» **ACTIVITY**: Once the line holding "cyan arrow: moved 1 px right, 3 px up" is found in the entries below, restate it and each line after it word for word, with no pictures.

» **EXTRACTED RECORDS**:
*****
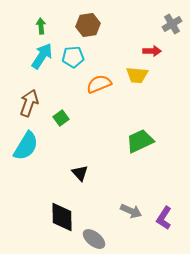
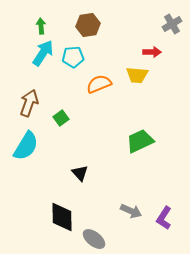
red arrow: moved 1 px down
cyan arrow: moved 1 px right, 3 px up
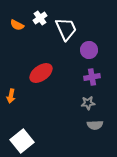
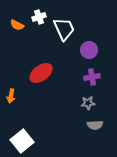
white cross: moved 1 px left, 1 px up; rotated 16 degrees clockwise
white trapezoid: moved 2 px left
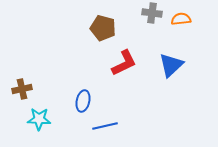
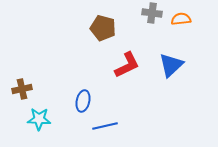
red L-shape: moved 3 px right, 2 px down
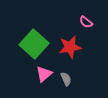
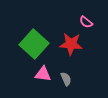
red star: moved 1 px right, 3 px up; rotated 15 degrees clockwise
pink triangle: moved 1 px left; rotated 48 degrees clockwise
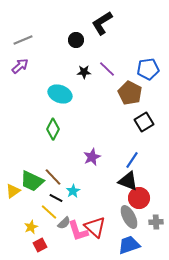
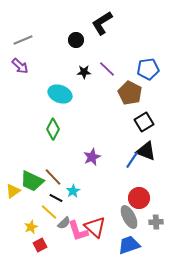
purple arrow: rotated 84 degrees clockwise
black triangle: moved 18 px right, 30 px up
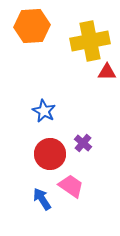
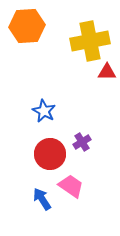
orange hexagon: moved 5 px left
purple cross: moved 1 px left, 1 px up; rotated 18 degrees clockwise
*****
» **COMPLETED EXERCISE**:
cyan arrow: moved 1 px right, 3 px up
white cross: moved 1 px left, 1 px up; rotated 16 degrees clockwise
white trapezoid: moved 2 px left
red L-shape: moved 3 px right, 2 px down
red star: moved 1 px right, 3 px up; rotated 15 degrees clockwise
pink triangle: moved 1 px left; rotated 48 degrees clockwise
purple arrow: rotated 84 degrees clockwise
black triangle: moved 18 px right, 30 px up
orange hexagon: moved 5 px left
purple cross: moved 1 px left, 1 px up; rotated 18 degrees clockwise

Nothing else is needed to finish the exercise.